What is required: Report only how many lines of the entries below contain the string "green".

Recorded data:
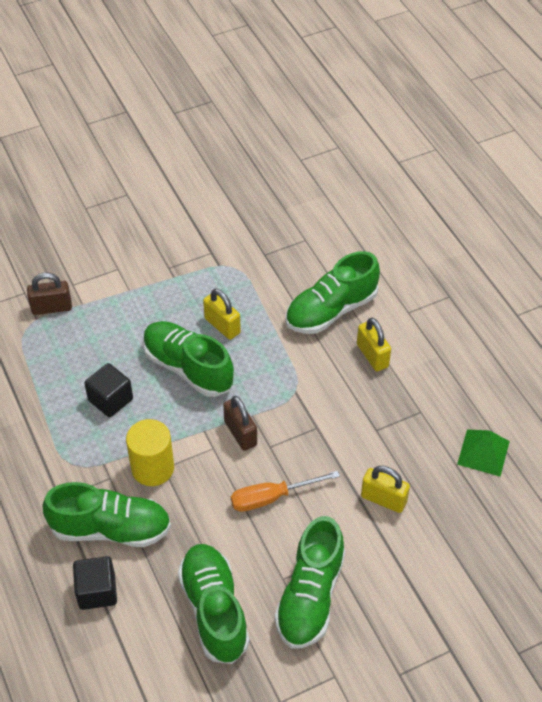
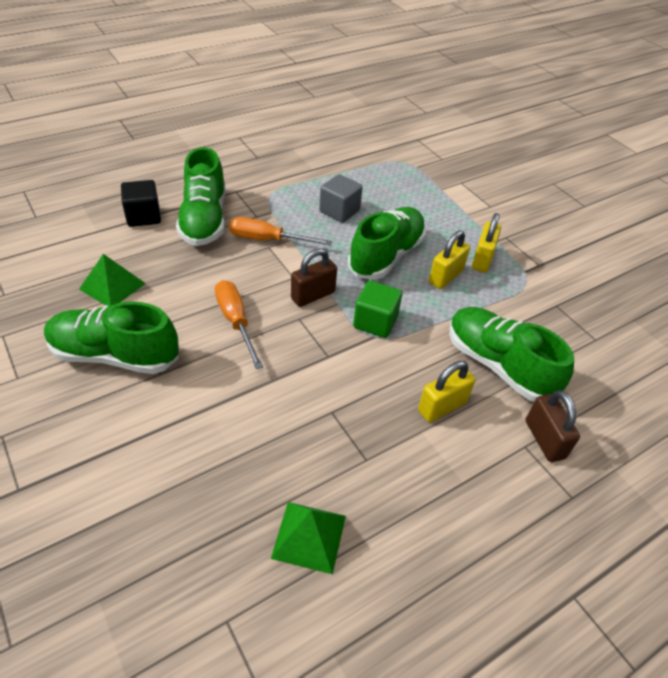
camera: 80 degrees right, 5 degrees down
(52, 308) = (431, 173): brown padlock -> brown padlock (544, 439)
(110, 400) = (339, 211): black cube -> grey cube
(152, 468) = (267, 240): yellow cylinder -> orange screwdriver
(214, 610) = (112, 286): green shoe -> green pyramid
(278, 388) = (375, 322): none -> green cube
(383, 499) = (233, 419): yellow padlock -> yellow padlock (482, 259)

Written response: 2